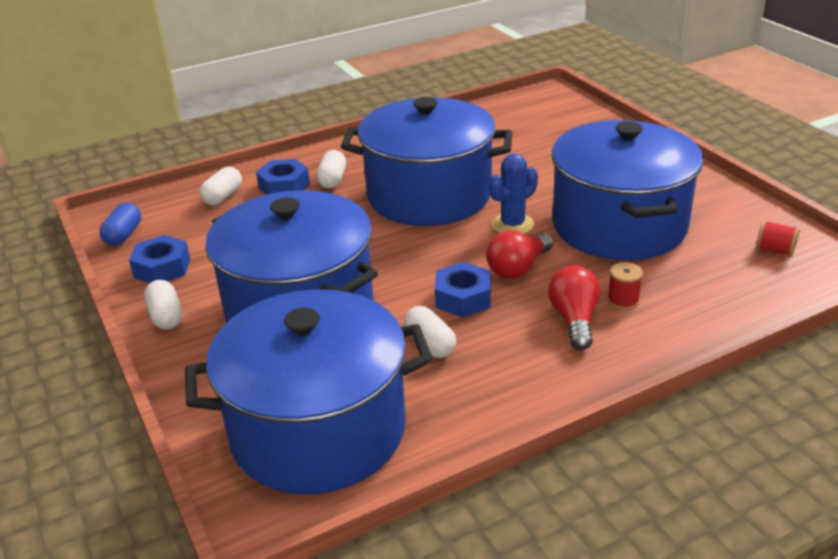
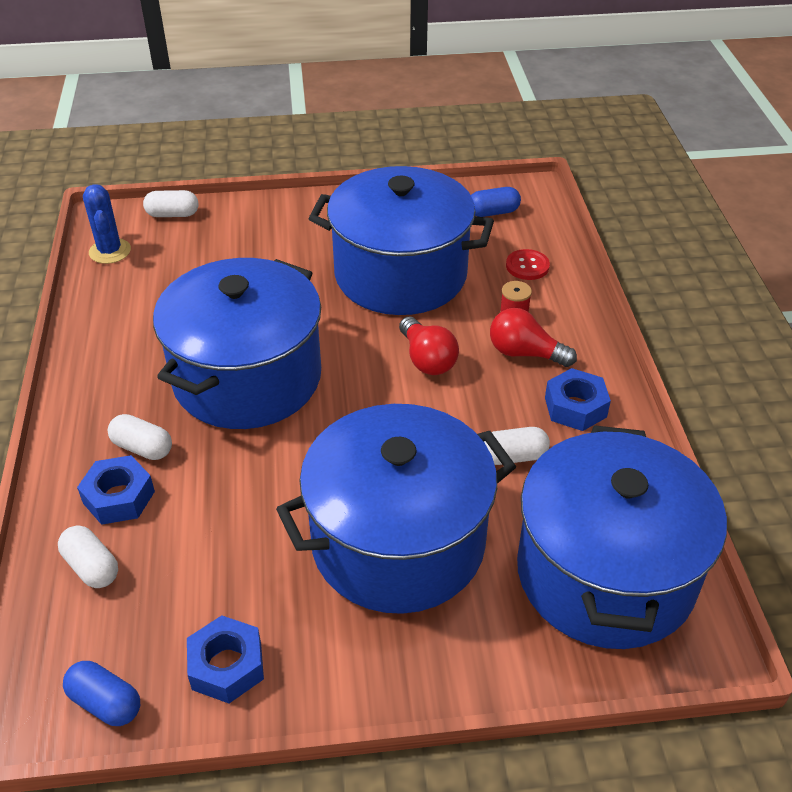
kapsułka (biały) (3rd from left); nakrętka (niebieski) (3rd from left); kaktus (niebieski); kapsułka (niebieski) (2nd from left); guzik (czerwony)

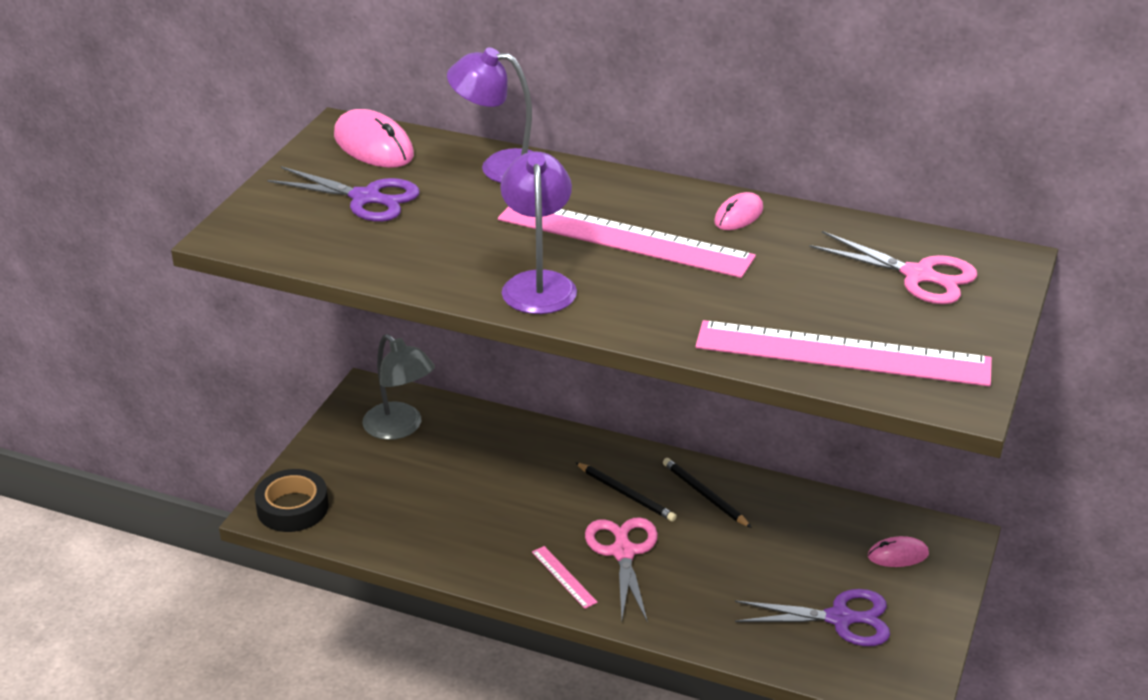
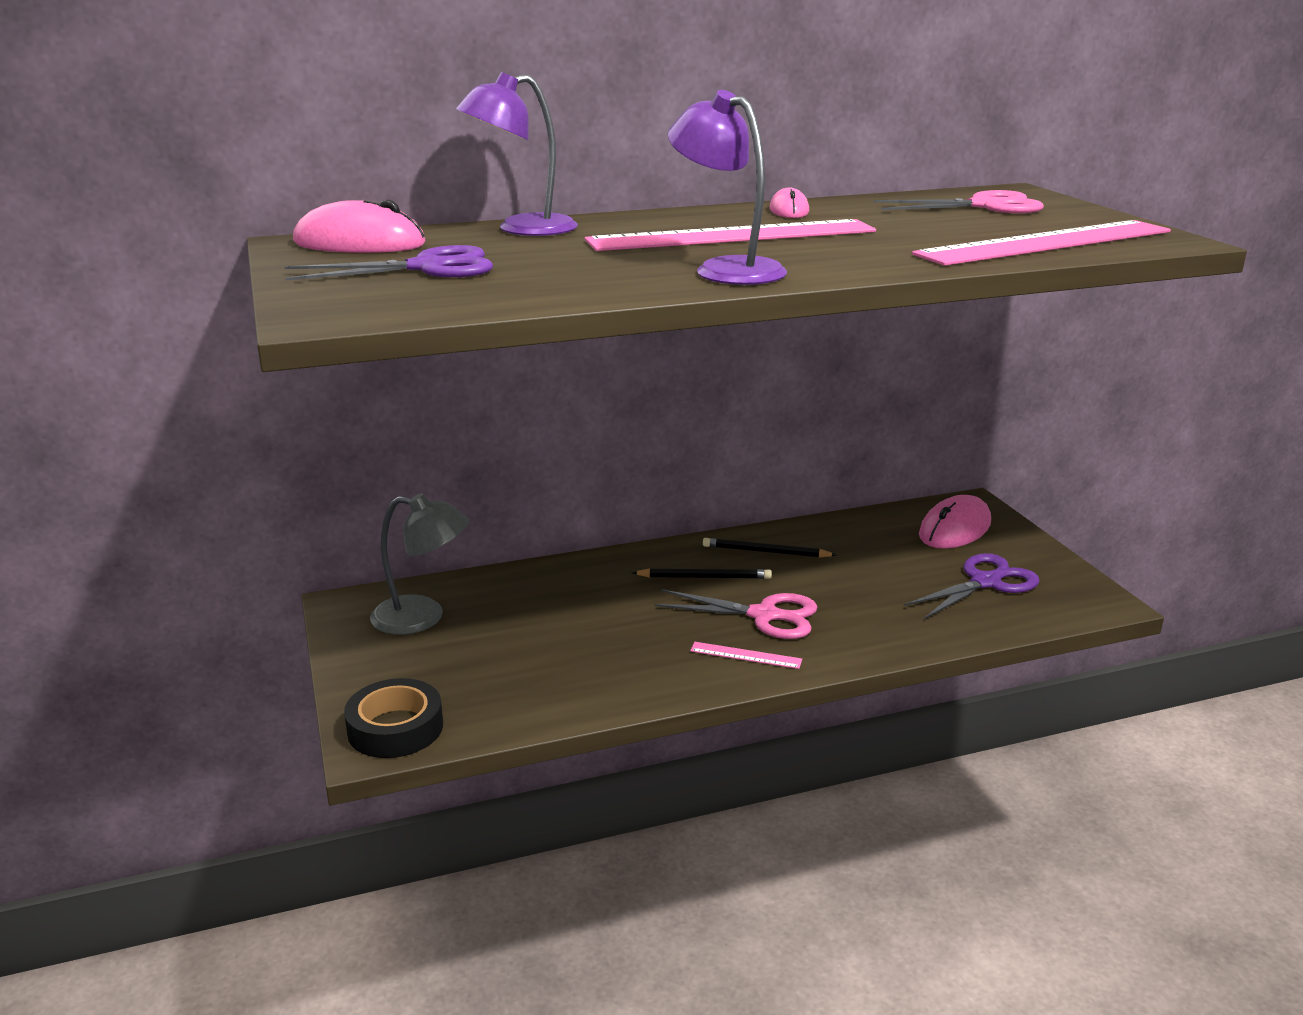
nożyczki (różowy) (1st from left); myszka (różowy) (3rd from left)

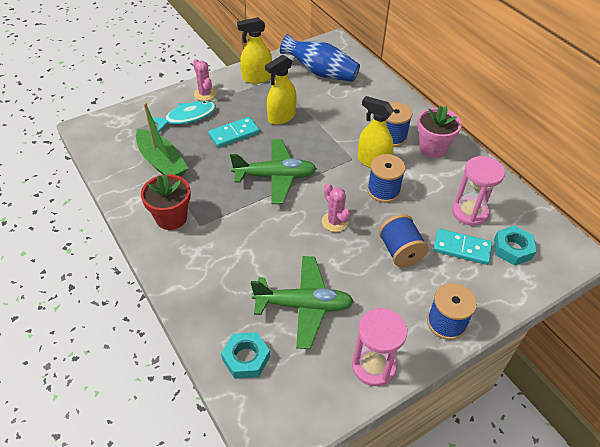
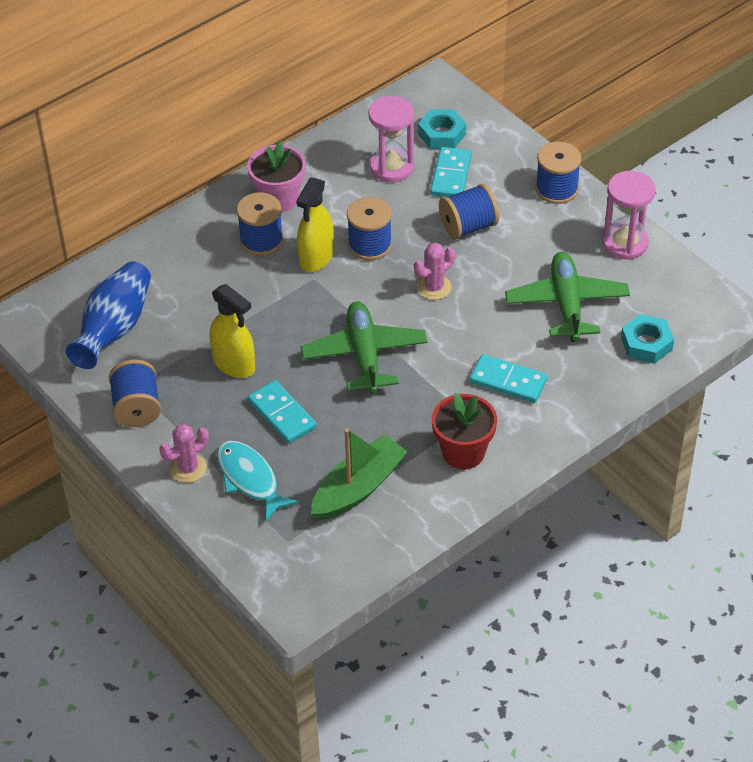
szpulka (niebieski) (1st from left); kostka domina (turkusowy) (3rd from left)

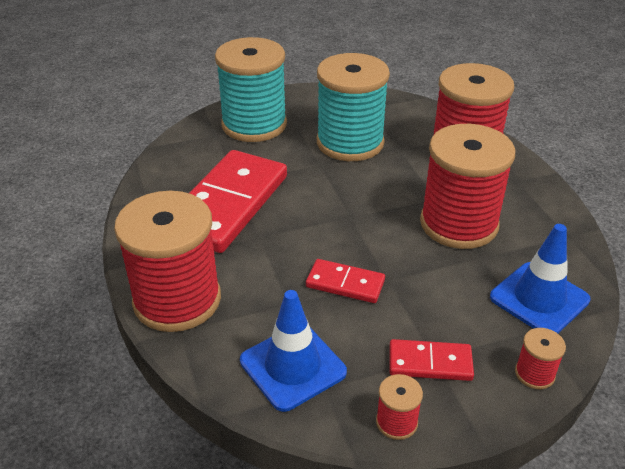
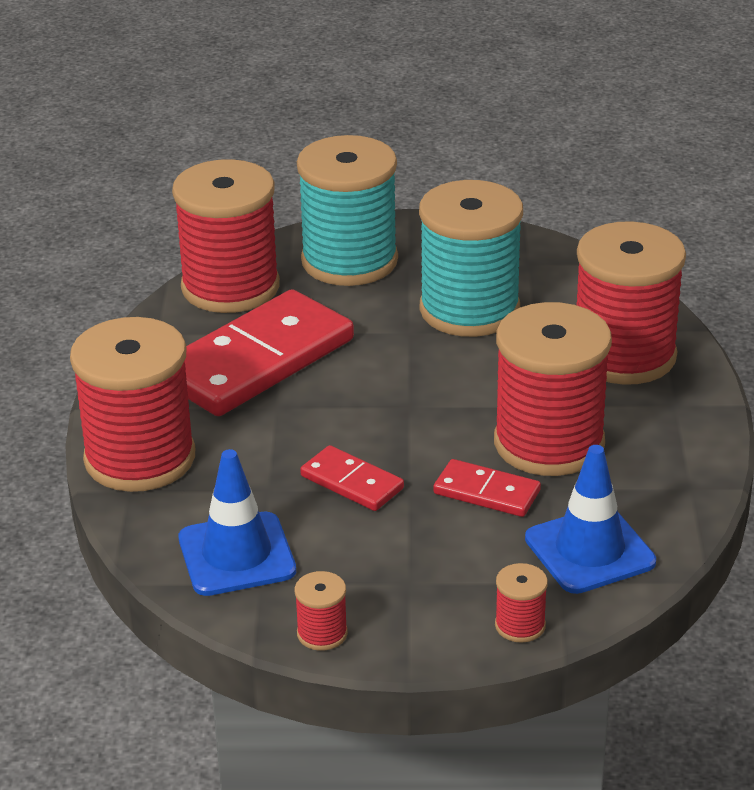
kostka domina (czerwony) (3rd from left); szpulka (czerwony) (2nd from left)

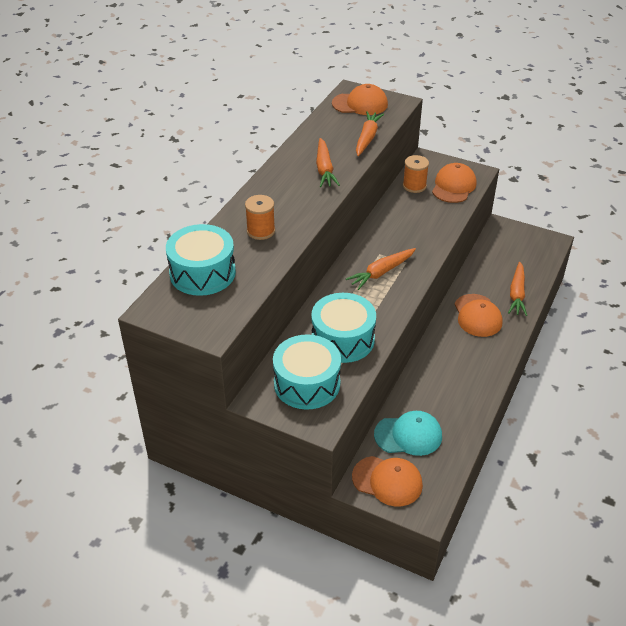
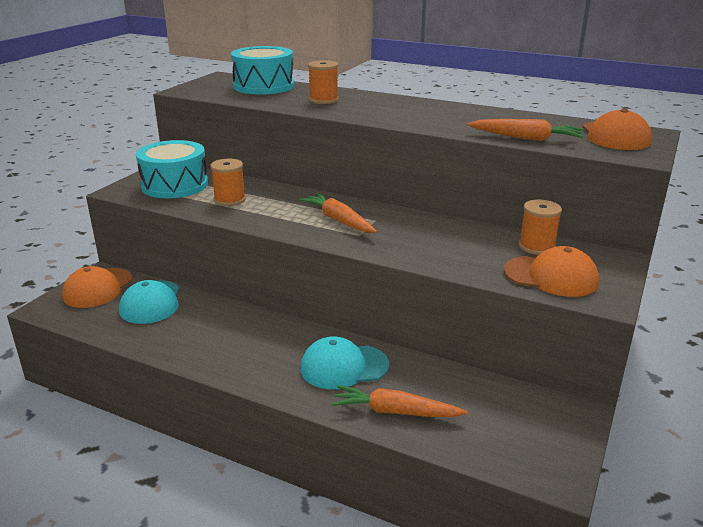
szpulka (pomarańczowy) (1st from left); marchewka (pomarańczowy) (1st from left in the first image); czapka (turkusowy) (2nd from left)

=-=-=

Output the lines above in full and exactly. Leave out every picture.

Problem solution |
kapsułka (biały) (3rd from left); nakrętka (niebieski) (3rd from left); kaktus (niebieski); kapsułka (niebieski) (2nd from left); guzik (czerwony)

nożyczki (różowy) (1st from left); myszka (różowy) (3rd from left)

szpulka (niebieski) (1st from left); kostka domina (turkusowy) (3rd from left)

kostka domina (czerwony) (3rd from left); szpulka (czerwony) (2nd from left)

szpulka (pomarańczowy) (1st from left); marchewka (pomarańczowy) (1st from left in the first image); czapka (turkusowy) (2nd from left)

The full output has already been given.